Problem description - Restate word for word the line containing "RADIO1: nRF24L01 -> SX1278" and every following line in the material below, up to and including the last one.

Supplied information -
>>

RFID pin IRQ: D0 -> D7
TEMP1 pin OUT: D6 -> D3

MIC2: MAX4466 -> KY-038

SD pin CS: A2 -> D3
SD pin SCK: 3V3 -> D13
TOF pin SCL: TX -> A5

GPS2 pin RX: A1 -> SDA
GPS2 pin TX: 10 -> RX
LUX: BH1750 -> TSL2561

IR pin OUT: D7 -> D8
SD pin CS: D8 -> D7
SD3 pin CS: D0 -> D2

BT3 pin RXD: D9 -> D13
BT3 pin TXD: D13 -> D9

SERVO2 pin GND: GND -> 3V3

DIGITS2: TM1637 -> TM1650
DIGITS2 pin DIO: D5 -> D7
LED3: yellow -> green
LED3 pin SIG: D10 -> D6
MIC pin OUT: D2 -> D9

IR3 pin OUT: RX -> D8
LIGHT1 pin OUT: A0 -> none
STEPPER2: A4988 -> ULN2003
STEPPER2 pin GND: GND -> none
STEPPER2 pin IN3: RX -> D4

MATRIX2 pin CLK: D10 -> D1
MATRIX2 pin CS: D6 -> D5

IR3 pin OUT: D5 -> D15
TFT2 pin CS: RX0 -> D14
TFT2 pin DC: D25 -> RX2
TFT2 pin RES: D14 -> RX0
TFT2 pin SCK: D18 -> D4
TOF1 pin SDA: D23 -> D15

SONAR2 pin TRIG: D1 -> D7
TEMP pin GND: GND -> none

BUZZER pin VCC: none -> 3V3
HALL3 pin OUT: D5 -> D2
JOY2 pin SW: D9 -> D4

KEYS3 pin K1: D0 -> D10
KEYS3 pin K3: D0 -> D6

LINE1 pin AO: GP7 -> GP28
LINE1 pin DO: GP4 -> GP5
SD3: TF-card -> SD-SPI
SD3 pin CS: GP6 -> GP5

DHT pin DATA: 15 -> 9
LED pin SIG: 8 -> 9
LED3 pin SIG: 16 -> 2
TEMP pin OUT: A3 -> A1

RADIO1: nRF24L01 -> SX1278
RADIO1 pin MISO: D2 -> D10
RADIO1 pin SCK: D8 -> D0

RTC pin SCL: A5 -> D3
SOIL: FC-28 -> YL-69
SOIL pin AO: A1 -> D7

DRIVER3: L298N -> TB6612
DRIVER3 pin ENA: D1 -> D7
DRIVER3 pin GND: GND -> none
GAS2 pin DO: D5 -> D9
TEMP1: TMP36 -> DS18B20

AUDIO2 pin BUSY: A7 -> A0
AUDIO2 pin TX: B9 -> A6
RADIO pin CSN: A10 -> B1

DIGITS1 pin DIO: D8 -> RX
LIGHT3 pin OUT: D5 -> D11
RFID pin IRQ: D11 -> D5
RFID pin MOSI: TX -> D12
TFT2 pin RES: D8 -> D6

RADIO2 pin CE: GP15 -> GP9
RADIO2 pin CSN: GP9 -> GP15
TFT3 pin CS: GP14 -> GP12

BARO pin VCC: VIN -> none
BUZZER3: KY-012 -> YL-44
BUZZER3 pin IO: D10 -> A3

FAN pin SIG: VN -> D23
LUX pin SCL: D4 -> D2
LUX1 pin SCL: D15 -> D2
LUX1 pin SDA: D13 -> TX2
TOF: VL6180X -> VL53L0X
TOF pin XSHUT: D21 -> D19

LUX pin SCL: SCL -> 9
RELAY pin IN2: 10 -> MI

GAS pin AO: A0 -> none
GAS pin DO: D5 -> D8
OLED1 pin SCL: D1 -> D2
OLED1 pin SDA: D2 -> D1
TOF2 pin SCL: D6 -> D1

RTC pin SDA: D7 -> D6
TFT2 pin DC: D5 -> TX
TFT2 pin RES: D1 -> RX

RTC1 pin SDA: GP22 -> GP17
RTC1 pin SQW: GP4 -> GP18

<<

Task result -
RADIO1: nRF24L01 -> SX1278
RADIO1 pin MISO: D2 -> D10
RADIO1 pin SCK: D8 -> D0

RTC pin SCL: A5 -> D3
SOIL: FC-28 -> YL-69
SOIL pin AO: A1 -> D7

DRIVER3: L298N -> TB6612
DRIVER3 pin ENA: D1 -> D7
DRIVER3 pin GND: GND -> none
GAS2 pin DO: D5 -> D9
TEMP1: TMP36 -> DS18B20

AUDIO2 pin BUSY: A7 -> A0
AUDIO2 pin TX: B9 -> A6
RADIO pin CSN: A10 -> B1

DIGITS1 pin DIO: D8 -> RX
LIGHT3 pin OUT: D5 -> D11
RFID pin IRQ: D11 -> D5
RFID pin MOSI: TX -> D12
TFT2 pin RES: D8 -> D6

RADIO2 pin CE: GP15 -> GP9
RADIO2 pin CSN: GP9 -> GP15
TFT3 pin CS: GP14 -> GP12

BARO pin VCC: VIN -> none
BUZZER3: KY-012 -> YL-44
BUZZER3 pin IO: D10 -> A3

FAN pin SIG: VN -> D23
LUX pin SCL: D4 -> D2
LUX1 pin SCL: D15 -> D2
LUX1 pin SDA: D13 -> TX2
TOF: VL6180X -> VL53L0X
TOF pin XSHUT: D21 -> D19

LUX pin SCL: SCL -> 9
RELAY pin IN2: 10 -> MI

GAS pin AO: A0 -> none
GAS pin DO: D5 -> D8
OLED1 pin SCL: D1 -> D2
OLED1 pin SDA: D2 -> D1
TOF2 pin SCL: D6 -> D1

RTC pin SDA: D7 -> D6
TFT2 pin DC: D5 -> TX
TFT2 pin RES: D1 -> RX

RTC1 pin SDA: GP22 -> GP17
RTC1 pin SQW: GP4 -> GP18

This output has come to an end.